*What you need to do:* Pull out each line in the rows below that contains the string "place", and copy those lines without changes.
Records to use start
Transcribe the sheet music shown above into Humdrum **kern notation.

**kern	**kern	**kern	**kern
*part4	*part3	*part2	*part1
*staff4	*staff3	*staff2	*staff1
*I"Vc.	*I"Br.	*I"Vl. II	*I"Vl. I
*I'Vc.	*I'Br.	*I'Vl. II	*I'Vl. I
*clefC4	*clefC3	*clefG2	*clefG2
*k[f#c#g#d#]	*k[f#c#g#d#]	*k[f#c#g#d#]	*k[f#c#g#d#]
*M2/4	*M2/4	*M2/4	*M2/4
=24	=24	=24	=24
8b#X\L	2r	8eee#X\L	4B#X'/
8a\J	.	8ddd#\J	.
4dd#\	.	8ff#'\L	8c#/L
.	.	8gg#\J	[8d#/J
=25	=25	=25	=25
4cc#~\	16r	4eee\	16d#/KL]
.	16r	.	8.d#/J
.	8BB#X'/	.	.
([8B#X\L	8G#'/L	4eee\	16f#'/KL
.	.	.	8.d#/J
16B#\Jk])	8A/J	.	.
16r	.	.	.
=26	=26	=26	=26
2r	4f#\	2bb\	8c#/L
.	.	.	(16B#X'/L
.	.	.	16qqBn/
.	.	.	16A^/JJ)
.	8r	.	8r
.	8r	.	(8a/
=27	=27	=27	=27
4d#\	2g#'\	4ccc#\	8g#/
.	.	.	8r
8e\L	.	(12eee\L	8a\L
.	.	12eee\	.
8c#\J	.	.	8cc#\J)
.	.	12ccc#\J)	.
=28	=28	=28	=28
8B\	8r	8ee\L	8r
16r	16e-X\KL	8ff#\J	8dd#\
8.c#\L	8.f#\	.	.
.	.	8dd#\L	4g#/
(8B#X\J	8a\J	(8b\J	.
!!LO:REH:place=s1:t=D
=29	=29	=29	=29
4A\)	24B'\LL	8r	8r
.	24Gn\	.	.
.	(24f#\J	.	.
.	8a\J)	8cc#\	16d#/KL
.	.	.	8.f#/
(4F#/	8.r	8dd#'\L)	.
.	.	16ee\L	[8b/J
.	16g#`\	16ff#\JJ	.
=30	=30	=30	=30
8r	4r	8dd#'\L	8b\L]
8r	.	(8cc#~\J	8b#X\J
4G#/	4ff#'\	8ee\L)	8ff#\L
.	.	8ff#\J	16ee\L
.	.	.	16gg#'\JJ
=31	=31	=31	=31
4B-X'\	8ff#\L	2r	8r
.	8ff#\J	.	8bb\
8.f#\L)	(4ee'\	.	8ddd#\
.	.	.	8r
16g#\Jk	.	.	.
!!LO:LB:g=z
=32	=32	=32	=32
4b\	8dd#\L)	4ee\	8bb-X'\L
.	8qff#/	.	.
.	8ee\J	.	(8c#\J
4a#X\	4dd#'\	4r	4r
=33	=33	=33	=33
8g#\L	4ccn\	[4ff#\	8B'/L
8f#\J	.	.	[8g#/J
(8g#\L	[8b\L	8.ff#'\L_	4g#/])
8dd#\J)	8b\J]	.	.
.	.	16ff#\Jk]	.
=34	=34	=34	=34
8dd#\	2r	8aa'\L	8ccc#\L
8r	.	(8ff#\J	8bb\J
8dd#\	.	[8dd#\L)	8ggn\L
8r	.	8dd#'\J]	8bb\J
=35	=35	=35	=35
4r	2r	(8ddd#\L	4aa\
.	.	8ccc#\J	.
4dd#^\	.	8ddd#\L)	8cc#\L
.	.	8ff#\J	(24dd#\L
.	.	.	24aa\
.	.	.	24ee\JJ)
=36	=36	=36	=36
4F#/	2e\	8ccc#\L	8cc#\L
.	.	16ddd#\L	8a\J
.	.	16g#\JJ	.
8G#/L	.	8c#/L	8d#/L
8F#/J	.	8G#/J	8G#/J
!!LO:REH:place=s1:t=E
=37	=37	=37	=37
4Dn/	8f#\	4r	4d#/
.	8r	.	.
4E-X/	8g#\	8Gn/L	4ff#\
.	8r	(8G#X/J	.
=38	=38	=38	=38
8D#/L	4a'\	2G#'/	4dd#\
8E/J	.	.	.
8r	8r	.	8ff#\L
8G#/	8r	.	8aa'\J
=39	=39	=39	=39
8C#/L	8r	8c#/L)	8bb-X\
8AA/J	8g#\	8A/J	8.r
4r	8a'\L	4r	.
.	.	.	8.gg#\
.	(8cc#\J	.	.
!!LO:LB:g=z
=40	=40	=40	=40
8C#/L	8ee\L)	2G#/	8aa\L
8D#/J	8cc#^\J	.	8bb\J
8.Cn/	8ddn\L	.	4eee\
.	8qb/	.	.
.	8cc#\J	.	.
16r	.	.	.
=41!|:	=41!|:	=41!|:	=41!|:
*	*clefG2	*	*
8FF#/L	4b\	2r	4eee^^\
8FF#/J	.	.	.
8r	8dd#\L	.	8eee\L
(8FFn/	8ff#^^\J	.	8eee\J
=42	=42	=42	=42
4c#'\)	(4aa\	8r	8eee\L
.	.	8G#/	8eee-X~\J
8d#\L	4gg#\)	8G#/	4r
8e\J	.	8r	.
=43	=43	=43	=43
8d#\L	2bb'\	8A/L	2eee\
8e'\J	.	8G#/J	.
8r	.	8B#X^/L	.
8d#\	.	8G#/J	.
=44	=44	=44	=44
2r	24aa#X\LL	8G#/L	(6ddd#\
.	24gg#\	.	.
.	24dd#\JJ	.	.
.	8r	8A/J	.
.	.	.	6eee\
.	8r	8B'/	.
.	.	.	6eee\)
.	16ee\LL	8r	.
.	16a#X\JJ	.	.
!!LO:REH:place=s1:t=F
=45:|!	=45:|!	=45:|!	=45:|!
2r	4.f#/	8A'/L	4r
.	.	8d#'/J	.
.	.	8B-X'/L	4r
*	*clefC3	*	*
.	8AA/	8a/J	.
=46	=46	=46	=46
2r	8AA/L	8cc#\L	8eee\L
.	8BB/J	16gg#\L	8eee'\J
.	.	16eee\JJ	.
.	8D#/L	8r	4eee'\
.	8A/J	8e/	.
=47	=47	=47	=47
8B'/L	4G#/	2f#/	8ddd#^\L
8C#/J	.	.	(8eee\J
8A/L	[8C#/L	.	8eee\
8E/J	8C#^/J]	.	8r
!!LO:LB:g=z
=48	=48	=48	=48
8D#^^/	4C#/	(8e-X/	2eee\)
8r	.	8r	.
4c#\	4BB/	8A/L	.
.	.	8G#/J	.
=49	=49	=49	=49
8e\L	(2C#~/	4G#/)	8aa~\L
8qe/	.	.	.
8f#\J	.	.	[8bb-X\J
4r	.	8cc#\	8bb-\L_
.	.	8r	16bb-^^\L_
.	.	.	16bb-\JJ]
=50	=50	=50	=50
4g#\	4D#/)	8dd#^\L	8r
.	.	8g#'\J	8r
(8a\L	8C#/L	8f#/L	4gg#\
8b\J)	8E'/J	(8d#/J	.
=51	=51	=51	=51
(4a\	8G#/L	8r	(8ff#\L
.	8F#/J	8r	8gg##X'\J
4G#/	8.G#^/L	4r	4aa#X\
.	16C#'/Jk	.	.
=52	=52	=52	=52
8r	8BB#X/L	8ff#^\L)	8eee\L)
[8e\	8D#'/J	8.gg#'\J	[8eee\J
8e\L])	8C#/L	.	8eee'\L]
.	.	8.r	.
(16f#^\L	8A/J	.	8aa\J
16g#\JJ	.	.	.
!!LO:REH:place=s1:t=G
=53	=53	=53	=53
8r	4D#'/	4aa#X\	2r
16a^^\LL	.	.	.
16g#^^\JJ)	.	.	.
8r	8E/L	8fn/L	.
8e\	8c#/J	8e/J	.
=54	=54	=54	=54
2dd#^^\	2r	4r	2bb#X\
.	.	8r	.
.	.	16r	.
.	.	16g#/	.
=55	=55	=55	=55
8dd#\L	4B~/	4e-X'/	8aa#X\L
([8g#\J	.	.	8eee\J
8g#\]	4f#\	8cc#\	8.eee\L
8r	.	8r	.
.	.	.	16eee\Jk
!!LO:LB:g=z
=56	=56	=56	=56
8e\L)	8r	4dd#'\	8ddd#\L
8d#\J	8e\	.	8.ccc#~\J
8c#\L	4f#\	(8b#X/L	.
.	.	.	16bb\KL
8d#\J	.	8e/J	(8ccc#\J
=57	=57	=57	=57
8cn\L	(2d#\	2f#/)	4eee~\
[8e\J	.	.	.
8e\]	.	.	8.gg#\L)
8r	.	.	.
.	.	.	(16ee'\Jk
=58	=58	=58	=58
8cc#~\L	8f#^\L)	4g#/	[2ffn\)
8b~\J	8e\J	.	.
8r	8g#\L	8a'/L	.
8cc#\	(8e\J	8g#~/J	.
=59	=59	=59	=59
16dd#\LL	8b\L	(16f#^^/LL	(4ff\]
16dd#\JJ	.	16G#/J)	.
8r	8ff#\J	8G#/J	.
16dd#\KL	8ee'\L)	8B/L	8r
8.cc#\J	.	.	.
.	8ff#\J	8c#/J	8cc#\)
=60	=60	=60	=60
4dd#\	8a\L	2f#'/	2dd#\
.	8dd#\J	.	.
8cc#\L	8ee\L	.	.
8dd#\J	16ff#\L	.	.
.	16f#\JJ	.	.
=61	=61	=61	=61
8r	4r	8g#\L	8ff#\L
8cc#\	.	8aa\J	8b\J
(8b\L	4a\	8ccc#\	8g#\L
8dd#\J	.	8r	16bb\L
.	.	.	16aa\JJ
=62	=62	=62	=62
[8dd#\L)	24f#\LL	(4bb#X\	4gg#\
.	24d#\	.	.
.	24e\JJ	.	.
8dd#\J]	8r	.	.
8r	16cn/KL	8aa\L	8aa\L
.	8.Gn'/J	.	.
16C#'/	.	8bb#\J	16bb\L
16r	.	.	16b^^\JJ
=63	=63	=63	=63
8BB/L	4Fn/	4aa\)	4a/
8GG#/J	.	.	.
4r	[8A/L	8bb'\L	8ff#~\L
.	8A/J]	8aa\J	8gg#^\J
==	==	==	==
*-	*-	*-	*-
Records to use end
*Reply to the exercise:*
!!LO:REH:place=s1:t=D
!!LO:REH:place=s1:t=E
!!LO:REH:place=s1:t=F
!!LO:REH:place=s1:t=G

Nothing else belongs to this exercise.